Raw data section start

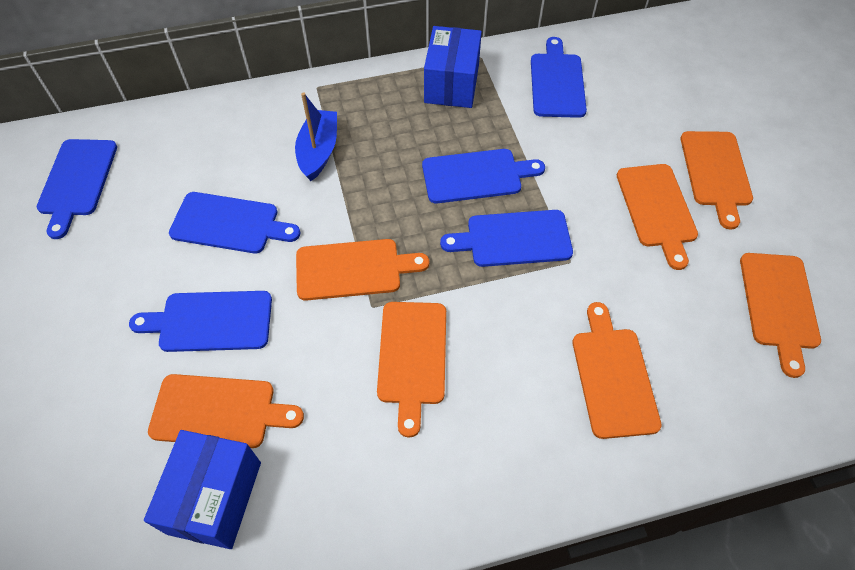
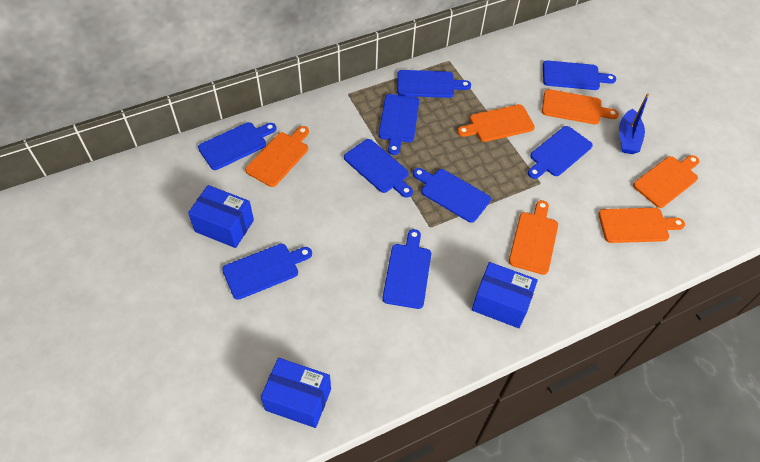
blue box: 2 -> 3
blue cutting board: 6 -> 9
orange cutting board: 7 -> 6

Raw data section end

Task details: Please retype the material in full, exactly as it reads, apart from the images.

Answer to this exercise:
blue box: 2 -> 3
blue cutting board: 6 -> 9
orange cutting board: 7 -> 6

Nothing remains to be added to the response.